=== Begin Enclosure ===
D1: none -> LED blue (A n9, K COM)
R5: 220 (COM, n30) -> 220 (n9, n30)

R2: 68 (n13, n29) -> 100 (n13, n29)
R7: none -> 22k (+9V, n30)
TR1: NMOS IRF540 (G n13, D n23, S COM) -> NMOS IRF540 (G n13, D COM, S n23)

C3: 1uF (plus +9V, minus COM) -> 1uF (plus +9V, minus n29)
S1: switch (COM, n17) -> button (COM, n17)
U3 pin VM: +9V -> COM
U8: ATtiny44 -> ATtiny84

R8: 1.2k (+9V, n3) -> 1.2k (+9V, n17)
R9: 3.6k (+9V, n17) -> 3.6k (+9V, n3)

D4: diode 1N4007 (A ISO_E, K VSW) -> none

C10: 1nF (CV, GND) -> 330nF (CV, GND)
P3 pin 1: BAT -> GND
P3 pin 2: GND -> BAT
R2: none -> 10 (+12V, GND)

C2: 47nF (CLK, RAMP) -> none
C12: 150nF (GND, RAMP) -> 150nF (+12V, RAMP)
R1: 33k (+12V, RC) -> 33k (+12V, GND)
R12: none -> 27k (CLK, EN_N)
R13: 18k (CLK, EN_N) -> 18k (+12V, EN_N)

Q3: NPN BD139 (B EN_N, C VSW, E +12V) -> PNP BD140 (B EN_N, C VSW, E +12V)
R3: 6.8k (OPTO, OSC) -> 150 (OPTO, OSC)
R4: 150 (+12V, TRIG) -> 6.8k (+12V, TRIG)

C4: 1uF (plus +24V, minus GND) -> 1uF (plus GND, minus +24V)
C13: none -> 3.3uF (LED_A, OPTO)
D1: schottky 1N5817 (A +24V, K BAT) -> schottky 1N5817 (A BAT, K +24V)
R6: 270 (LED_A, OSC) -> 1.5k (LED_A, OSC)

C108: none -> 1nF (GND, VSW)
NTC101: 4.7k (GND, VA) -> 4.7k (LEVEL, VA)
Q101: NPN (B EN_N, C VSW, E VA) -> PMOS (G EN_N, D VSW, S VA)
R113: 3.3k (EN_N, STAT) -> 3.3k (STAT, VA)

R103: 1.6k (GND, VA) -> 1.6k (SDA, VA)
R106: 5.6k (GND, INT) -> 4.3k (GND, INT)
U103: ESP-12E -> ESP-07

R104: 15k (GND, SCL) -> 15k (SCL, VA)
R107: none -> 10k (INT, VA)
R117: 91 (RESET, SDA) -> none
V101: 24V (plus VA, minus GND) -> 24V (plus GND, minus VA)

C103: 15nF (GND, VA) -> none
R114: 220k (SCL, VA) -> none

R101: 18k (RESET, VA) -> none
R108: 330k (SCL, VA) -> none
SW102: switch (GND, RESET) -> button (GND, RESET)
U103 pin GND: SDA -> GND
=== End Enclosure ===
» **EXERCISE PROMPT**
Above are the records; repeat exactly the lines from the one holding "R1: 33k (+12V, RC) -> 33k (+12V, GND)" down to the one holding "C13: none -> 3.3uF (LED_A, OPTO)", end lines included.

» **FINISHED EXERCISE**
R1: 33k (+12V, RC) -> 33k (+12V, GND)
R12: none -> 27k (CLK, EN_N)
R13: 18k (CLK, EN_N) -> 18k (+12V, EN_N)

Q3: NPN BD139 (B EN_N, C VSW, E +12V) -> PNP BD140 (B EN_N, C VSW, E +12V)
R3: 6.8k (OPTO, OSC) -> 150 (OPTO, OSC)
R4: 150 (+12V, TRIG) -> 6.8k (+12V, TRIG)

C4: 1uF (plus +24V, minus GND) -> 1uF (plus GND, minus +24V)
C13: none -> 3.3uF (LED_A, OPTO)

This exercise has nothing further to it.